*Required work*.
What you give must be exactly the lines of the material from the first through the line that contains "D8: none -> LED yellow (A LAMP, K U1/MCLR)", inclusive, and no others.

*Data shown*.
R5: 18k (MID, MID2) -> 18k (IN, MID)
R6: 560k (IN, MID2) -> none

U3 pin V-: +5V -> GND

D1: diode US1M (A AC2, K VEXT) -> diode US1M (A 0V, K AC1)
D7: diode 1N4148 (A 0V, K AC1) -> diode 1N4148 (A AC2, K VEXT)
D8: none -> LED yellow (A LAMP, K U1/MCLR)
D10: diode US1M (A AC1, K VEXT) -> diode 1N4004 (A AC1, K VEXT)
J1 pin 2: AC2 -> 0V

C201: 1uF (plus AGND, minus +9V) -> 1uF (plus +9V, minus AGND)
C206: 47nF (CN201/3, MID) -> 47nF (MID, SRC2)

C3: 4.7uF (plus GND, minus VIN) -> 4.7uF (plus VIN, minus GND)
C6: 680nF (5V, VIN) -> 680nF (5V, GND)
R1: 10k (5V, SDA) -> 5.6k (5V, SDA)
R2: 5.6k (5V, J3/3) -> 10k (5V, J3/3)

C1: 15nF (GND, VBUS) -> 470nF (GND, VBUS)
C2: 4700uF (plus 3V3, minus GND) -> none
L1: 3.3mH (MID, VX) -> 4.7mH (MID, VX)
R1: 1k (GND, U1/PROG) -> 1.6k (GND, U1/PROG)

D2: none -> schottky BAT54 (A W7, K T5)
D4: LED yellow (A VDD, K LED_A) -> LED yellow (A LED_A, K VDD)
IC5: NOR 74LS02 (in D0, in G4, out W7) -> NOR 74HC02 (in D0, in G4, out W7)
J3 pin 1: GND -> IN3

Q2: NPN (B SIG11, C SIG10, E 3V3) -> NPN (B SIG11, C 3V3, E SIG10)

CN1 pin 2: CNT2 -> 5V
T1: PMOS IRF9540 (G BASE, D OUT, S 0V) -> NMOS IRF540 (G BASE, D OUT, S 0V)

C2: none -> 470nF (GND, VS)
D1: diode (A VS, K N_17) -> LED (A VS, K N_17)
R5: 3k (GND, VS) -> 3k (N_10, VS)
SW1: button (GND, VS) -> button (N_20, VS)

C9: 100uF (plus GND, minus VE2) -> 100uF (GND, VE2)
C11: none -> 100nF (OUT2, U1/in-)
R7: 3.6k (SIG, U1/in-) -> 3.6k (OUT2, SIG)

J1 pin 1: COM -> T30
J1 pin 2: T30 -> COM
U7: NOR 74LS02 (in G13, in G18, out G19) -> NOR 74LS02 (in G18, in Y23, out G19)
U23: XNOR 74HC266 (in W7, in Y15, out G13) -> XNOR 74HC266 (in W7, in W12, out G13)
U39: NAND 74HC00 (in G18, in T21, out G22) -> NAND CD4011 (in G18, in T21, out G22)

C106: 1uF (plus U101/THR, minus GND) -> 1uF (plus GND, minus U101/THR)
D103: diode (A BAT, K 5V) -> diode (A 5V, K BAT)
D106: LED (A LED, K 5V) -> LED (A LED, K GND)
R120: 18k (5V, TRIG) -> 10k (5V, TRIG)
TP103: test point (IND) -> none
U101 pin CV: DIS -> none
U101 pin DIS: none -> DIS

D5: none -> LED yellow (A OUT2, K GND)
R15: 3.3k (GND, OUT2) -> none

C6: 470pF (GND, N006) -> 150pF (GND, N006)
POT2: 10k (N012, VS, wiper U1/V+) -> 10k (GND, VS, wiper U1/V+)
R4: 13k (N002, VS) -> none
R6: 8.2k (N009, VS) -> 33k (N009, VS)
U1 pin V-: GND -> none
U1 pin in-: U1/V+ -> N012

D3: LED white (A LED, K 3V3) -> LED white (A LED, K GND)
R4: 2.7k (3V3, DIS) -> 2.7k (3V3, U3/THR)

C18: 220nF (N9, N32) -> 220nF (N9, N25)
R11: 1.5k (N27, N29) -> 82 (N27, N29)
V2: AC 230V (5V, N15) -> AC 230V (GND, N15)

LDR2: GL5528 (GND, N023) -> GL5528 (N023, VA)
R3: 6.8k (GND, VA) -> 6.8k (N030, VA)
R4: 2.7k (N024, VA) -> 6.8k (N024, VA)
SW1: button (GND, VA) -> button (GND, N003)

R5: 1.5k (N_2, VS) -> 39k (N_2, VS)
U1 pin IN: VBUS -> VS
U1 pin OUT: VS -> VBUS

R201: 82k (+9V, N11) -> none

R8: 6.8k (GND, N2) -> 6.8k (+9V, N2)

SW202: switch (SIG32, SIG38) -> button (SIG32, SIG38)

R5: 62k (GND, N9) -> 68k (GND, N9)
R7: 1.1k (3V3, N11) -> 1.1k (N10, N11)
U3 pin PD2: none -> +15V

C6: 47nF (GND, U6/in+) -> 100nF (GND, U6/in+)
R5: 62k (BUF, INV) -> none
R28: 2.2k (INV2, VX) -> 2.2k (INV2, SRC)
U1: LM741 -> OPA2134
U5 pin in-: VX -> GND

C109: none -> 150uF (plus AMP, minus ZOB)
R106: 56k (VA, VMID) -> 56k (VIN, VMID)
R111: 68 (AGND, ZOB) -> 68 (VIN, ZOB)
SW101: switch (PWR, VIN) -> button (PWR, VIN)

*Answer to this task*.
R5: 18k (MID, MID2) -> 18k (IN, MID)
R6: 560k (IN, MID2) -> none

U3 pin V-: +5V -> GND

D1: diode US1M (A AC2, K VEXT) -> diode US1M (A 0V, K AC1)
D7: diode 1N4148 (A 0V, K AC1) -> diode 1N4148 (A AC2, K VEXT)
D8: none -> LED yellow (A LAMP, K U1/MCLR)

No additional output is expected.